START Excerpted records
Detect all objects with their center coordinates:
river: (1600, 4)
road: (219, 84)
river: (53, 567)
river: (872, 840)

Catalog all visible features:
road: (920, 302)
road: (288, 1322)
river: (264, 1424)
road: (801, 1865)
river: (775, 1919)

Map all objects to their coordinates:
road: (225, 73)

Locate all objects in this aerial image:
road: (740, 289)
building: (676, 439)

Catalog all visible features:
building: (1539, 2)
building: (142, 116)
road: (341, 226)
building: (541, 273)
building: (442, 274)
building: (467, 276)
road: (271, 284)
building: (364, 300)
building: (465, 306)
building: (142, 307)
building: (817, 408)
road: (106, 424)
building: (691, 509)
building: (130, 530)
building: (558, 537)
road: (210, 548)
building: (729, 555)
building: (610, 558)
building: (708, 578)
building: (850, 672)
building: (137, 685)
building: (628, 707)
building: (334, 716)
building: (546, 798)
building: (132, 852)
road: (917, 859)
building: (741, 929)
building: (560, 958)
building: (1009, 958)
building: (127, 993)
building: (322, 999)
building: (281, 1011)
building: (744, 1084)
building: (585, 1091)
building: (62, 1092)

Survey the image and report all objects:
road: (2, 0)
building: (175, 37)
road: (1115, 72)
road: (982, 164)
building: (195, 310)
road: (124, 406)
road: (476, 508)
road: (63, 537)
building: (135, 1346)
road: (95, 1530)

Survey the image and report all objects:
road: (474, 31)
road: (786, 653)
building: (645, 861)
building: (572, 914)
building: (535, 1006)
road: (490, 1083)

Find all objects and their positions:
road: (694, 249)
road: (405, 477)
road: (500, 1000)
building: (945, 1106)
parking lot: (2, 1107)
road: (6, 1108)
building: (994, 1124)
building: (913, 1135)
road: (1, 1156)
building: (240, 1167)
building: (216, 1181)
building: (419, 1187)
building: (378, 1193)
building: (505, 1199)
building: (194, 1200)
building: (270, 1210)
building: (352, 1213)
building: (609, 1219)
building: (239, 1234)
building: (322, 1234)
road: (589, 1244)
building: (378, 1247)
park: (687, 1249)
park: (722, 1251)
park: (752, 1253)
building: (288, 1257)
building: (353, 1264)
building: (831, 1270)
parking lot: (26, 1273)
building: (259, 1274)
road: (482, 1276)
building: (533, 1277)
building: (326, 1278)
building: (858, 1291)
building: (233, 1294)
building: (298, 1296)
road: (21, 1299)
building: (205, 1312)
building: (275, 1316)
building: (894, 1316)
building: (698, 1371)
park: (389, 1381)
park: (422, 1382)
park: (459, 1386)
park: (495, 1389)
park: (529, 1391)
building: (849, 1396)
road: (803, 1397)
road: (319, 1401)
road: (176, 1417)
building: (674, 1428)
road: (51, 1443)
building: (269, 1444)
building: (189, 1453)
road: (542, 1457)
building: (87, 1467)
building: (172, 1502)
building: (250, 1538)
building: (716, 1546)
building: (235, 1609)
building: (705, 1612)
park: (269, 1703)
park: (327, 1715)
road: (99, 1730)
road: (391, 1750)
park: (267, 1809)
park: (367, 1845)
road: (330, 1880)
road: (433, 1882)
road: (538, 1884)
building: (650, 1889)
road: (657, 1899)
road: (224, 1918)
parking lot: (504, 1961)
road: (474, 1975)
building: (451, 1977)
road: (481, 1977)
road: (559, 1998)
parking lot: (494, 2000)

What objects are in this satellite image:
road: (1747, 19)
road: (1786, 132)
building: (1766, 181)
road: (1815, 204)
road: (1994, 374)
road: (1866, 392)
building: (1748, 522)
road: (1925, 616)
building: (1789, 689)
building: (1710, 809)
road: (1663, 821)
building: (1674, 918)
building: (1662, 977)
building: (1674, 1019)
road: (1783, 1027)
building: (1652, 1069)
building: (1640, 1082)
END Excerpted records
▶ [Task description] Each line of the records above should be copied exactly.

▶ [Task output]
Detect all objects with their center coordinates:
river: (1600, 4)
road: (219, 84)
river: (53, 567)
river: (872, 840)

Catalog all visible features:
road: (920, 302)
road: (288, 1322)
river: (264, 1424)
road: (801, 1865)
river: (775, 1919)

Map all objects to their coordinates:
road: (225, 73)

Locate all objects in this aerial image:
road: (740, 289)
building: (676, 439)

Catalog all visible features:
building: (1539, 2)
building: (142, 116)
road: (341, 226)
building: (541, 273)
building: (442, 274)
building: (467, 276)
road: (271, 284)
building: (364, 300)
building: (465, 306)
building: (142, 307)
building: (817, 408)
road: (106, 424)
building: (691, 509)
building: (130, 530)
building: (558, 537)
road: (210, 548)
building: (729, 555)
building: (610, 558)
building: (708, 578)
building: (850, 672)
building: (137, 685)
building: (628, 707)
building: (334, 716)
building: (546, 798)
building: (132, 852)
road: (917, 859)
building: (741, 929)
building: (560, 958)
building: (1009, 958)
building: (127, 993)
building: (322, 999)
building: (281, 1011)
building: (744, 1084)
building: (585, 1091)
building: (62, 1092)

Survey the image and report all objects:
road: (2, 0)
building: (175, 37)
road: (1115, 72)
road: (982, 164)
building: (195, 310)
road: (124, 406)
road: (476, 508)
road: (63, 537)
building: (135, 1346)
road: (95, 1530)

Survey the image and report all objects:
road: (474, 31)
road: (786, 653)
building: (645, 861)
building: (572, 914)
building: (535, 1006)
road: (490, 1083)

Find all objects and their positions:
road: (694, 249)
road: (405, 477)
road: (500, 1000)
building: (945, 1106)
parking lot: (2, 1107)
road: (6, 1108)
building: (994, 1124)
building: (913, 1135)
road: (1, 1156)
building: (240, 1167)
building: (216, 1181)
building: (419, 1187)
building: (378, 1193)
building: (505, 1199)
building: (194, 1200)
building: (270, 1210)
building: (352, 1213)
building: (609, 1219)
building: (239, 1234)
building: (322, 1234)
road: (589, 1244)
building: (378, 1247)
park: (687, 1249)
park: (722, 1251)
park: (752, 1253)
building: (288, 1257)
building: (353, 1264)
building: (831, 1270)
parking lot: (26, 1273)
building: (259, 1274)
road: (482, 1276)
building: (533, 1277)
building: (326, 1278)
building: (858, 1291)
building: (233, 1294)
building: (298, 1296)
road: (21, 1299)
building: (205, 1312)
building: (275, 1316)
building: (894, 1316)
building: (698, 1371)
park: (389, 1381)
park: (422, 1382)
park: (459, 1386)
park: (495, 1389)
park: (529, 1391)
building: (849, 1396)
road: (803, 1397)
road: (319, 1401)
road: (176, 1417)
building: (674, 1428)
road: (51, 1443)
building: (269, 1444)
building: (189, 1453)
road: (542, 1457)
building: (87, 1467)
building: (172, 1502)
building: (250, 1538)
building: (716, 1546)
building: (235, 1609)
building: (705, 1612)
park: (269, 1703)
park: (327, 1715)
road: (99, 1730)
road: (391, 1750)
park: (267, 1809)
park: (367, 1845)
road: (330, 1880)
road: (433, 1882)
road: (538, 1884)
building: (650, 1889)
road: (657, 1899)
road: (224, 1918)
parking lot: (504, 1961)
road: (474, 1975)
building: (451, 1977)
road: (481, 1977)
road: (559, 1998)
parking lot: (494, 2000)

What objects are in this satellite image:
road: (1747, 19)
road: (1786, 132)
building: (1766, 181)
road: (1815, 204)
road: (1994, 374)
road: (1866, 392)
building: (1748, 522)
road: (1925, 616)
building: (1789, 689)
building: (1710, 809)
road: (1663, 821)
building: (1674, 918)
building: (1662, 977)
building: (1674, 1019)
road: (1783, 1027)
building: (1652, 1069)
building: (1640, 1082)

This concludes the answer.